* Instructions for the task *
Please transcribe the entries that follow exactly as they stand, skipping each picture.

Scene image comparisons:
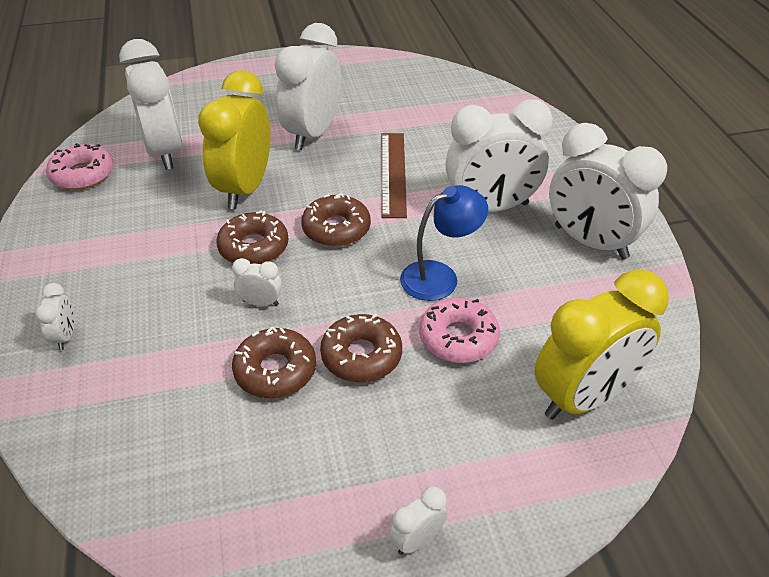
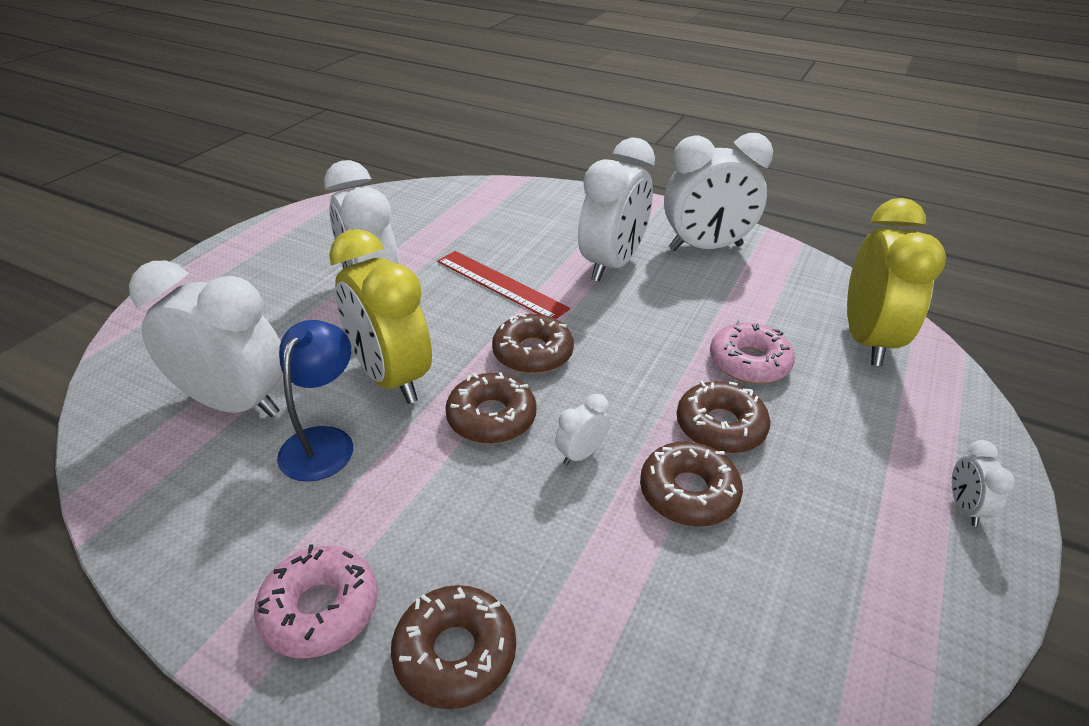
camera: 50 degrees left, 5 degrees down
(65, 336) = (455, 653): white clock -> brown donut
(82, 174) = (162, 492): pink donut -> pink donut (320, 609)
(393, 173) = (500, 284): brown ruler -> red ruler
(440, 276) = (665, 332): blue lamp -> blue lamp (323, 441)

* Answer section *
camera: 50 degrees left, 5 degrees down
(65, 336) = (455, 653): white clock -> brown donut
(82, 174) = (162, 492): pink donut -> pink donut (320, 609)
(393, 173) = (500, 284): brown ruler -> red ruler
(440, 276) = (665, 332): blue lamp -> blue lamp (323, 441)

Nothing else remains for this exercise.